▶ [TASK TO CARRY OUT] Exactly repeat all the records below, omitting the images they hold.

▶ [RECORDED DATA]
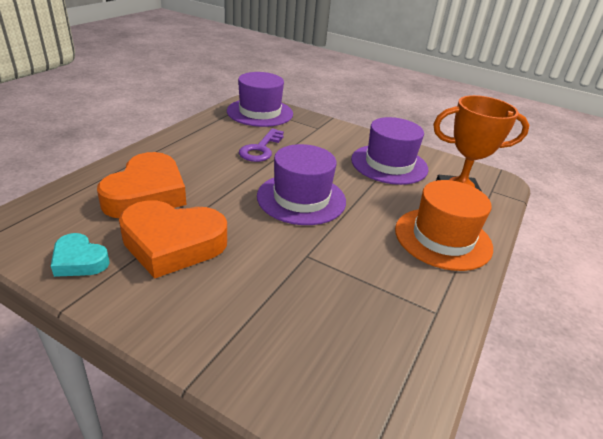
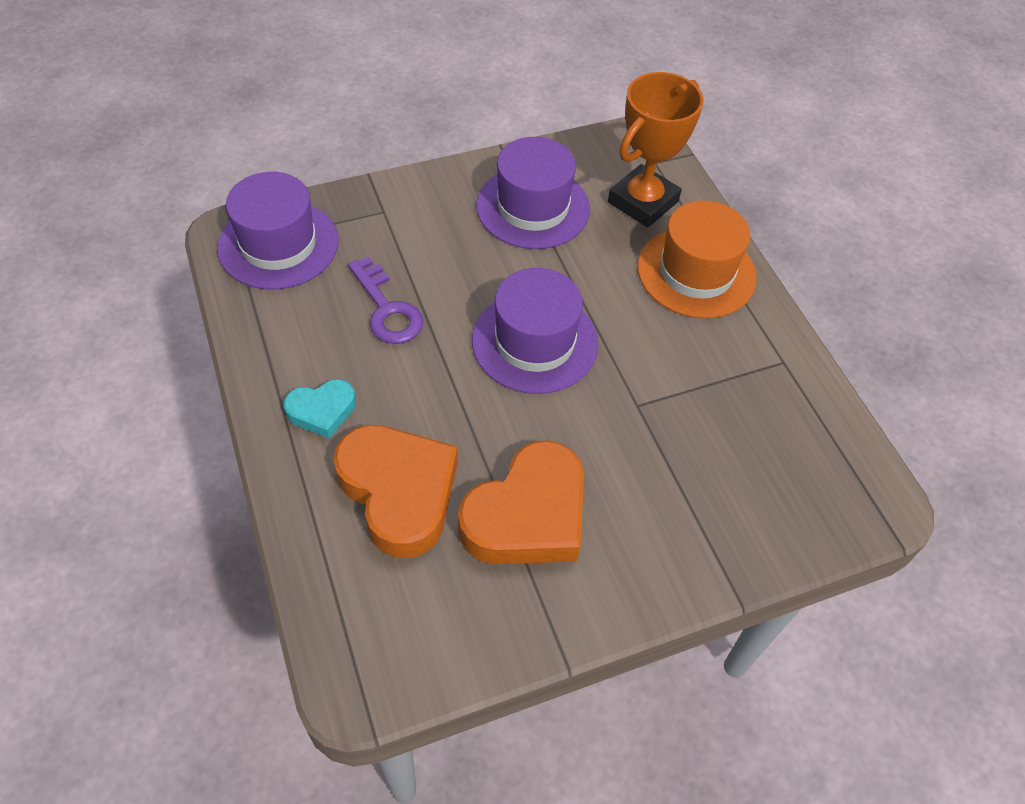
camera: 50 degrees left, 20 degrees up
(79, 260) = (492, 620): turquoise heart -> turquoise heart (322, 411)

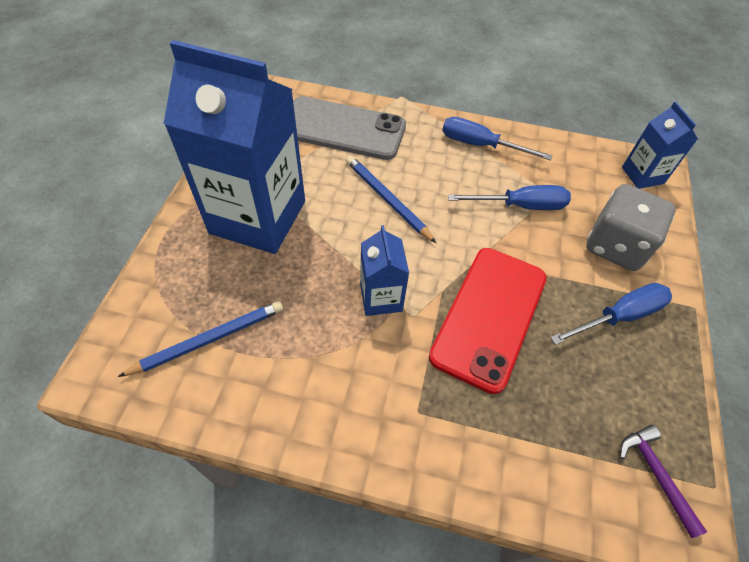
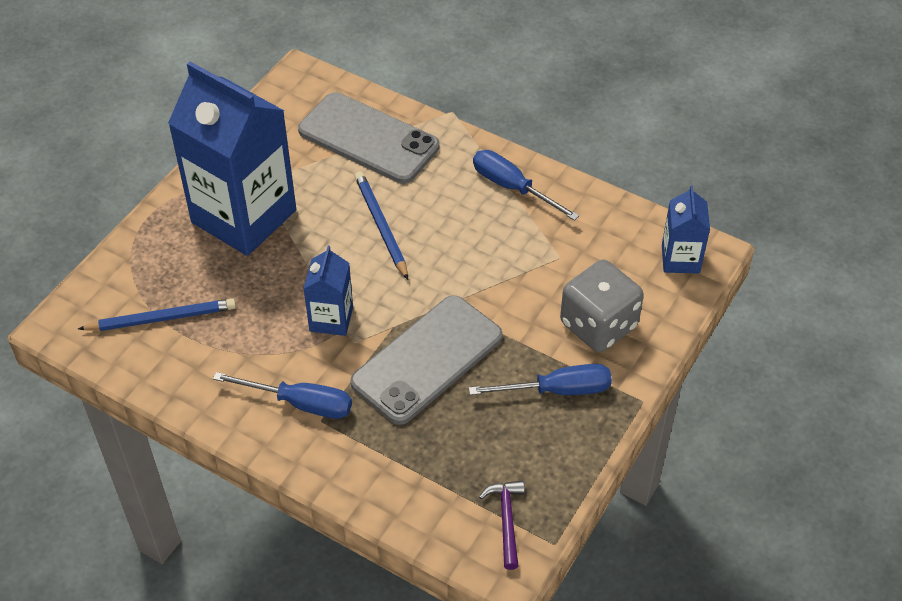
camera: 20 degrees right, 5 degrees down
(489, 316) = (427, 360): red phone -> grey phone
(520, 206) = (520, 262): blue screwdriver -> blue screwdriver (300, 403)

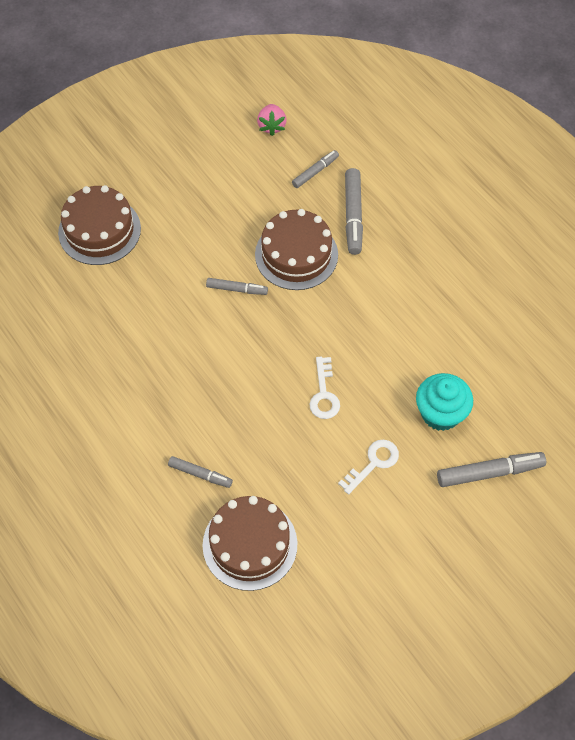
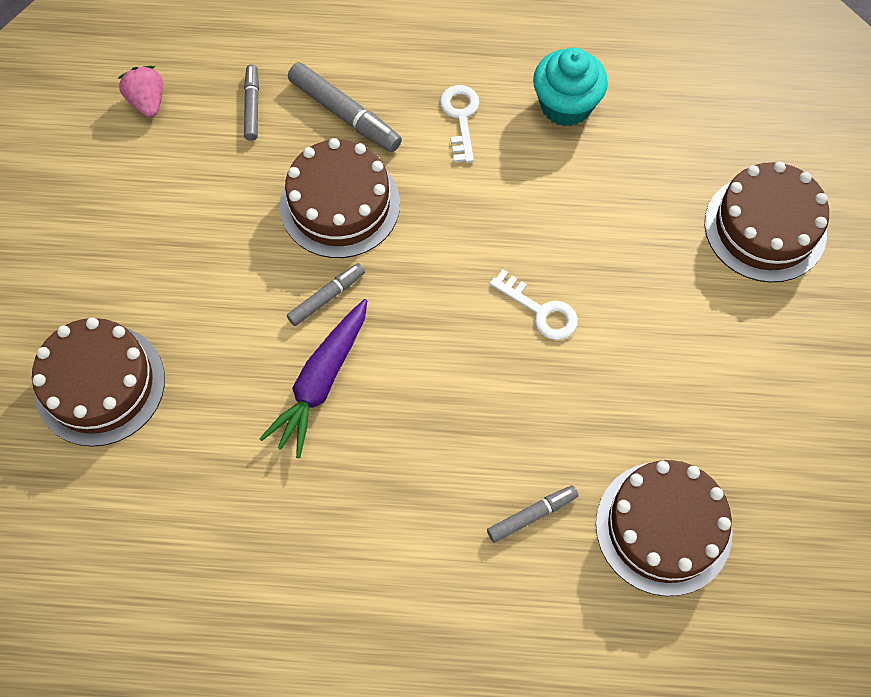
camera: 50 degrees left, 5 degrees up
(187, 323) = (321, 382): none -> purple carrot
(271, 126) = (147, 102): pink strawberry -> pink strawberry turned 150 degrees counterclockwise
(373, 463) = (665, 327): white key -> white key (460, 118)
(440, 413) = (659, 218): turquoise cupcake -> turquoise cupcake (565, 105)
(489, 472) = (765, 228): grey marker -> brown cake

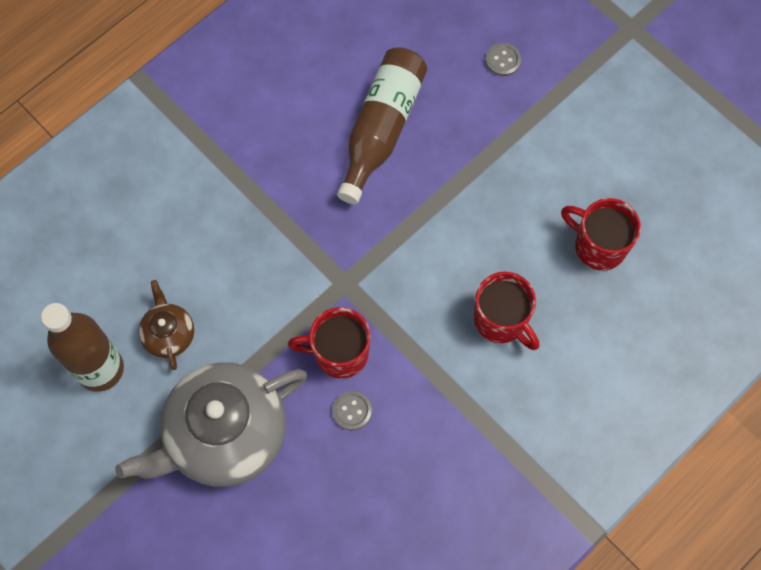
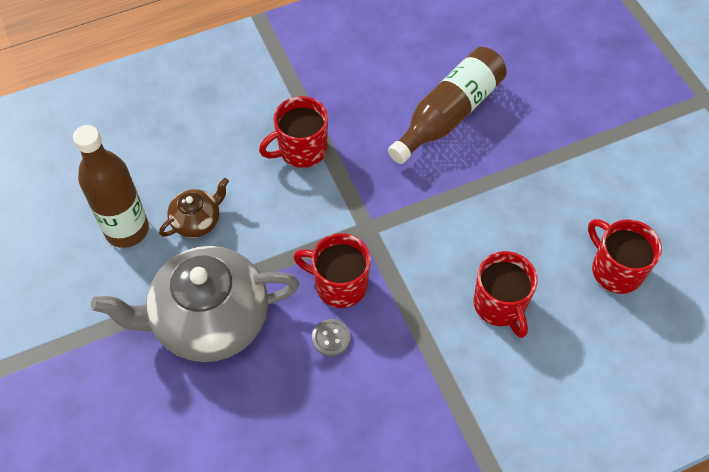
camera: 20 degrees right, 10 degrees down
(169, 334) = (197, 220): brown teapot -> brown teapot turned 45 degrees clockwise
(245, 219) = (301, 150): none -> red mug
(502, 60) = (577, 92): grey button -> none

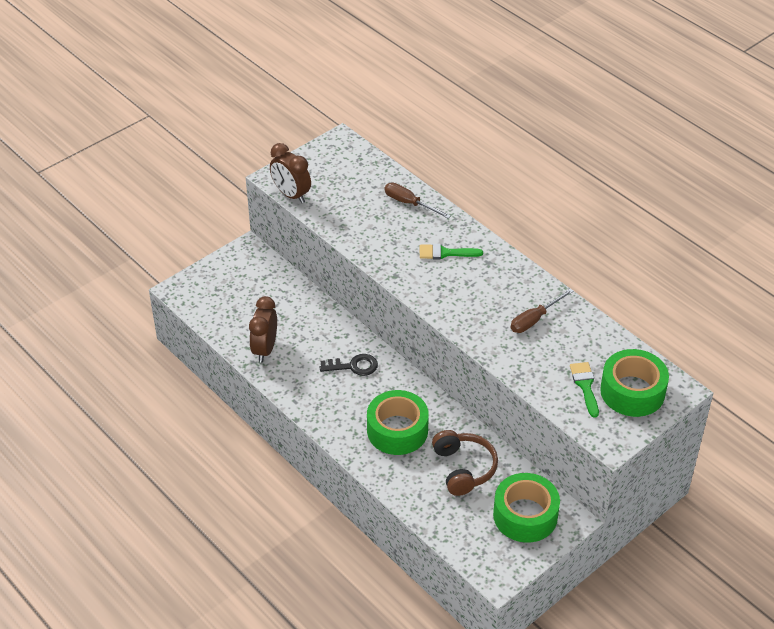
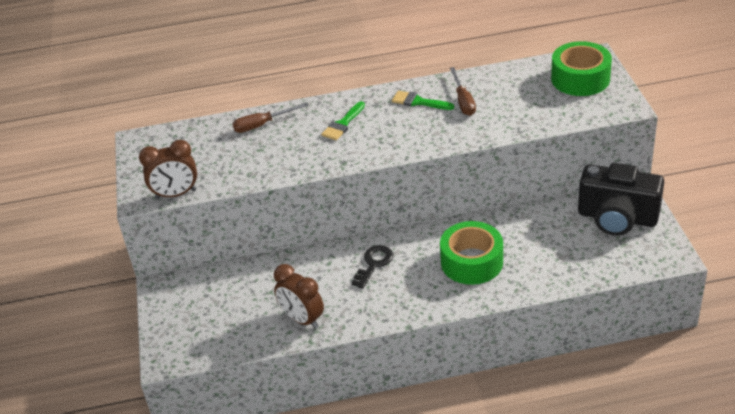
camera: 55 degrees left, 5 degrees down
(464, 468) = (543, 235): brown headphones -> none
(525, 515) = (617, 217): green tape -> black camera
(585, 386) = (557, 100): green brush -> green brush (418, 102)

▶ [OUTPUT]
camera: 50 degrees left, 20 degrees up
(79, 260) = (492, 620): turquoise heart -> turquoise heart (322, 411)

camera: 20 degrees right, 5 degrees down
(489, 316) = (427, 360): red phone -> grey phone
(520, 206) = (520, 262): blue screwdriver -> blue screwdriver (300, 403)

camera: 50 degrees left, 5 degrees up
(187, 323) = (321, 382): none -> purple carrot
(271, 126) = (147, 102): pink strawberry -> pink strawberry turned 150 degrees counterclockwise
(373, 463) = (665, 327): white key -> white key (460, 118)
(440, 413) = (659, 218): turquoise cupcake -> turquoise cupcake (565, 105)
(489, 472) = (765, 228): grey marker -> brown cake

camera: 20 degrees right, 10 degrees down
(169, 334) = (197, 220): brown teapot -> brown teapot turned 45 degrees clockwise
(245, 219) = (301, 150): none -> red mug
(502, 60) = (577, 92): grey button -> none

camera: 55 degrees left, 5 degrees down
(464, 468) = (543, 235): brown headphones -> none
(525, 515) = (617, 217): green tape -> black camera
(585, 386) = (557, 100): green brush -> green brush (418, 102)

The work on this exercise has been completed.